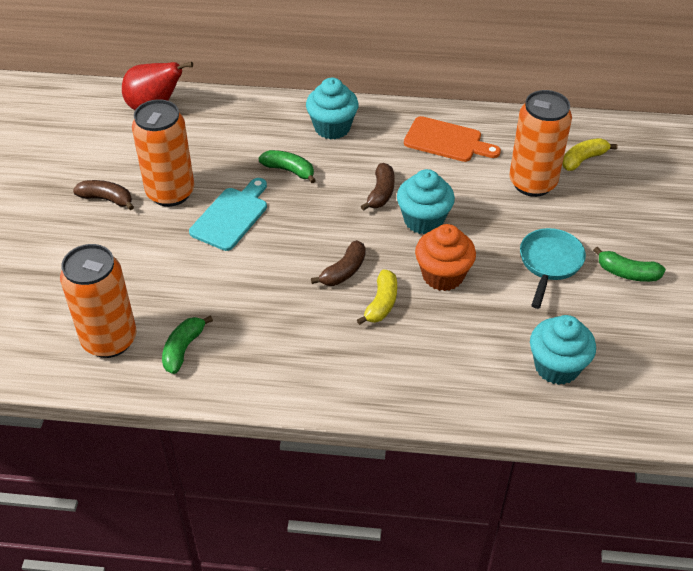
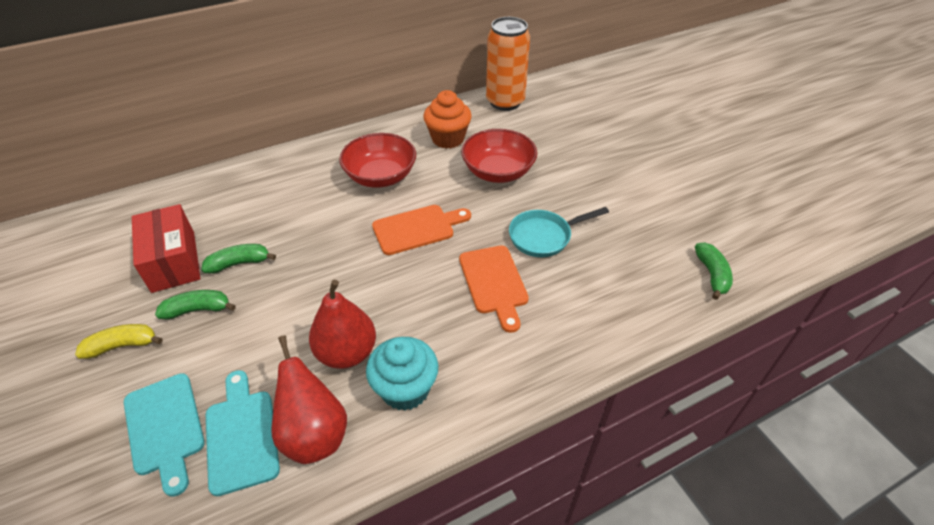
brown banana: 3 -> 0
orange can: 3 -> 1
orange cutting board: 1 -> 2
red bowl: 0 -> 2
red box: 0 -> 1
red pear: 1 -> 2
turquoise cupcake: 3 -> 1
turquoise cutting board: 1 -> 2
yellow banana: 2 -> 1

§ Task instructions
Set the records down again exactly as given, and leave the pictures out.

§ Output for this exercise
brown banana: 3 -> 0
orange can: 3 -> 1
orange cutting board: 1 -> 2
red bowl: 0 -> 2
red box: 0 -> 1
red pear: 1 -> 2
turquoise cupcake: 3 -> 1
turquoise cutting board: 1 -> 2
yellow banana: 2 -> 1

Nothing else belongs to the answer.